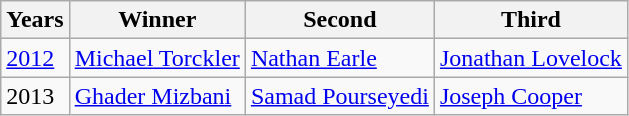
2013 [35, 96]
Ghader Mizbani [157, 96]
Michael Torckler [157, 58]
2012 [35, 58]
Second [340, 20]
Jonathan Lovelock [530, 58]
Winner [157, 20]
Nathan Earle [340, 58]
Joseph Cooper [530, 96]
Years [35, 20]
Samad Pourseyedi [340, 96]
Third [530, 20]
Output the [X, Y] coordinate of the center of the cell containing the given text.  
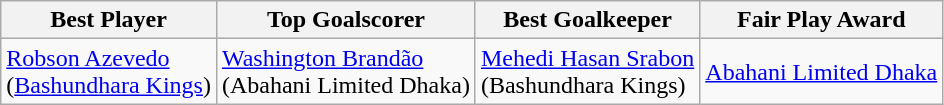
Mehedi Hasan Srabon(Bashundhara Kings) [587, 72]
Robson Azevedo(Bashundhara Kings) [109, 72]
Best Player [109, 20]
Abahani Limited Dhaka [822, 72]
Top Goalscorer [346, 20]
Washington Brandão(Abahani Limited Dhaka) [346, 72]
Fair Play Award [822, 20]
Best Goalkeeper [587, 20]
Search for the cell housing the specified text and yield its [x, y] center coordinate. 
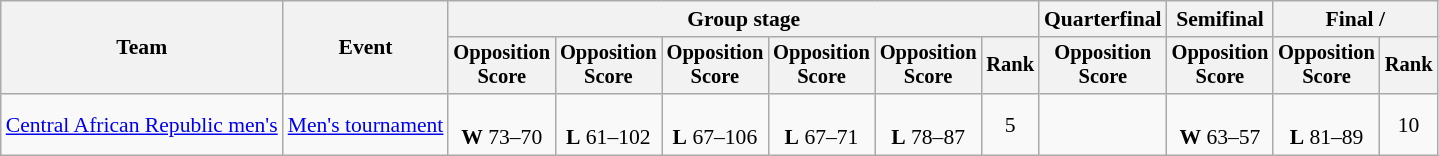
10 [1409, 124]
Group stage [744, 19]
L 78–87 [928, 124]
W 63–57 [1220, 124]
Team [142, 48]
L 67–106 [716, 124]
Quarterfinal [1103, 19]
L 67–71 [822, 124]
Men's tournament [366, 124]
Semifinal [1220, 19]
W 73–70 [502, 124]
Event [366, 48]
L 81–89 [1326, 124]
Central African Republic men's [142, 124]
L 61–102 [608, 124]
Final / [1355, 19]
5 [1010, 124]
Extract the [x, y] coordinate from the center of the cell holding the provided text.  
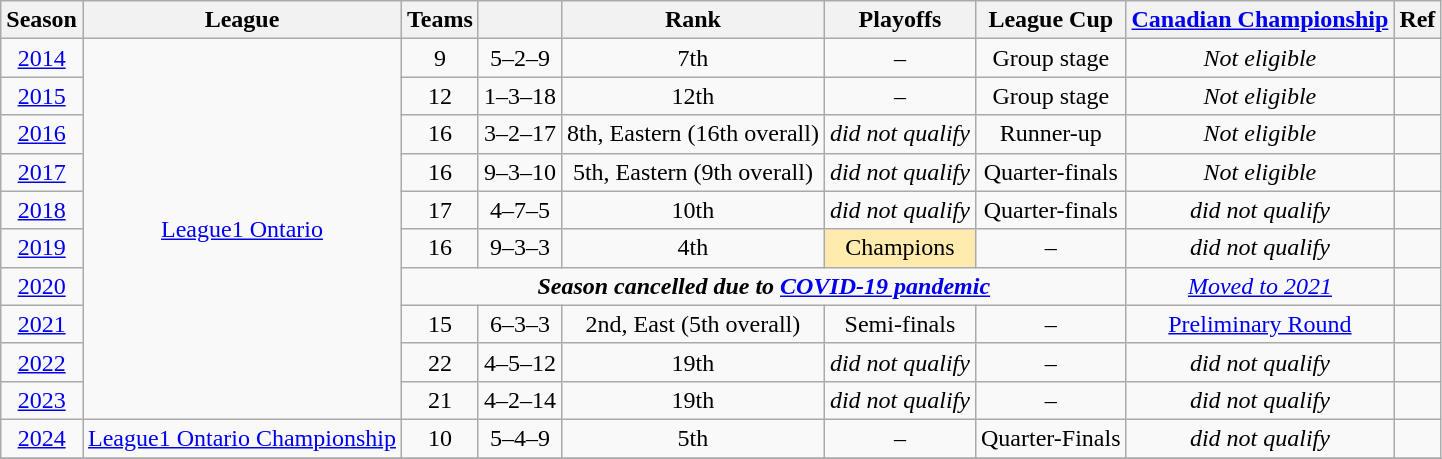
5–4–9 [520, 438]
4–2–14 [520, 400]
12 [440, 96]
2016 [42, 134]
10th [692, 210]
Playoffs [900, 20]
10 [440, 438]
4th [692, 248]
8th, Eastern (16th overall) [692, 134]
1–3–18 [520, 96]
2021 [42, 324]
2017 [42, 172]
League1 Ontario Championship [242, 438]
Preliminary Round [1260, 324]
League [242, 20]
12th [692, 96]
2018 [42, 210]
Moved to 2021 [1260, 286]
Quarter-Finals [1050, 438]
Ref [1418, 20]
3–2–17 [520, 134]
5th [692, 438]
22 [440, 362]
2020 [42, 286]
9 [440, 58]
Canadian Championship [1260, 20]
Champions [900, 248]
21 [440, 400]
League Cup [1050, 20]
9–3–3 [520, 248]
2023 [42, 400]
5–2–9 [520, 58]
Season [42, 20]
9–3–10 [520, 172]
5th, Eastern (9th overall) [692, 172]
League1 Ontario [242, 230]
Semi-finals [900, 324]
4–5–12 [520, 362]
2014 [42, 58]
Runner-up [1050, 134]
Rank [692, 20]
2nd, East (5th overall) [692, 324]
2019 [42, 248]
4–7–5 [520, 210]
15 [440, 324]
7th [692, 58]
Teams [440, 20]
2022 [42, 362]
Season cancelled due to COVID-19 pandemic [764, 286]
2024 [42, 438]
17 [440, 210]
6–3–3 [520, 324]
2015 [42, 96]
# # # #
Copy the data above line for line without changing anything, and leave the pictures out of your copy.

[Task result]:
2013 [35, 96]
Ghader Mizbani [157, 96]
Michael Torckler [157, 58]
2012 [35, 58]
Second [340, 20]
Jonathan Lovelock [530, 58]
Winner [157, 20]
Nathan Earle [340, 58]
Joseph Cooper [530, 96]
Years [35, 20]
Samad Pourseyedi [340, 96]
Third [530, 20]
Output the [X, Y] coordinate of the center of the cell containing the given text.  
Mehedi Hasan Srabon(Bashundhara Kings) [587, 72]
Robson Azevedo(Bashundhara Kings) [109, 72]
Best Player [109, 20]
Abahani Limited Dhaka [822, 72]
Top Goalscorer [346, 20]
Washington Brandão(Abahani Limited Dhaka) [346, 72]
Fair Play Award [822, 20]
Best Goalkeeper [587, 20]
Search for the cell housing the specified text and yield its [x, y] center coordinate. 
10 [1409, 124]
Group stage [744, 19]
L 78–87 [928, 124]
W 63–57 [1220, 124]
Team [142, 48]
L 67–106 [716, 124]
Quarterfinal [1103, 19]
L 67–71 [822, 124]
Men's tournament [366, 124]
Semifinal [1220, 19]
W 73–70 [502, 124]
Event [366, 48]
L 81–89 [1326, 124]
Central African Republic men's [142, 124]
L 61–102 [608, 124]
Final / [1355, 19]
5 [1010, 124]
Extract the [x, y] coordinate from the center of the cell holding the provided text.  
5–4–9 [520, 438]
4–2–14 [520, 400]
12 [440, 96]
2016 [42, 134]
10th [692, 210]
Playoffs [900, 20]
10 [440, 438]
4th [692, 248]
8th, Eastern (16th overall) [692, 134]
1–3–18 [520, 96]
2021 [42, 324]
2017 [42, 172]
League1 Ontario Championship [242, 438]
Preliminary Round [1260, 324]
League [242, 20]
12th [692, 96]
2018 [42, 210]
Moved to 2021 [1260, 286]
Quarter-Finals [1050, 438]
Ref [1418, 20]
3–2–17 [520, 134]
5th [692, 438]
22 [440, 362]
2020 [42, 286]
9 [440, 58]
Canadian Championship [1260, 20]
Champions [900, 248]
21 [440, 400]
League Cup [1050, 20]
9–3–3 [520, 248]
2023 [42, 400]
5–2–9 [520, 58]
Season [42, 20]
9–3–10 [520, 172]
5th, Eastern (9th overall) [692, 172]
League1 Ontario [242, 230]
Semi-finals [900, 324]
4–5–12 [520, 362]
2014 [42, 58]
Runner-up [1050, 134]
Rank [692, 20]
2nd, East (5th overall) [692, 324]
2019 [42, 248]
4–7–5 [520, 210]
15 [440, 324]
7th [692, 58]
Teams [440, 20]
2022 [42, 362]
Season cancelled due to COVID-19 pandemic [764, 286]
2024 [42, 438]
17 [440, 210]
6–3–3 [520, 324]
2015 [42, 96]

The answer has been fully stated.